DATASET CONTENT:
--- START ---

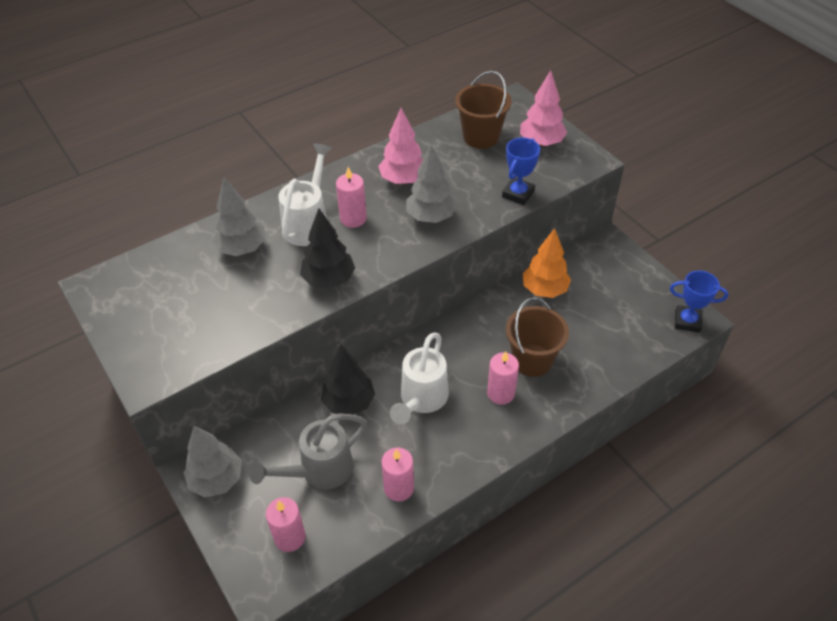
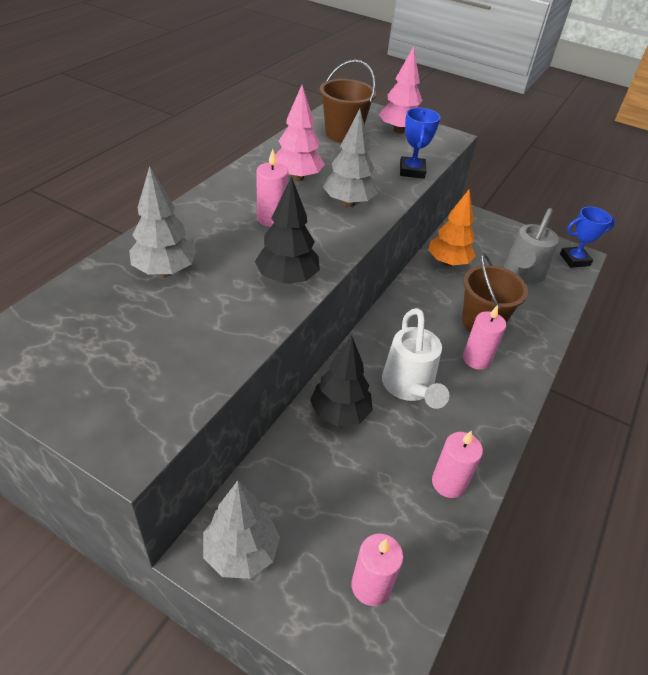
camera: 30 degrees left, 5 degrees down
grey watering can [249,413,367,489] -> grey watering can moved to [504,208,559,284]
white watering can [278,144,332,246] -> none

--- END ---

WORK REQUIRED:
Output all the material exactly. The pictures are to be left out.

RESPONSE:
camera: 30 degrees left, 5 degrees down
grey watering can [249,413,367,489] -> grey watering can moved to [504,208,559,284]
white watering can [278,144,332,246] -> none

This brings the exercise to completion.